◆ **YOUR ASSIGNMENT**:
Reproduce only the lines from the one containing "turquoise box: 2 -> 0" through the end of the data, exactly as they stand.

◆ **DATA IN THIS EXERCISE**:
===
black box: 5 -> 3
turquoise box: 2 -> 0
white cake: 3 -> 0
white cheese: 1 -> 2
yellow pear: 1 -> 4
===
◆ **SOLUTION TO THE PROBLEM**:
turquoise box: 2 -> 0
white cake: 3 -> 0
white cheese: 1 -> 2
yellow pear: 1 -> 4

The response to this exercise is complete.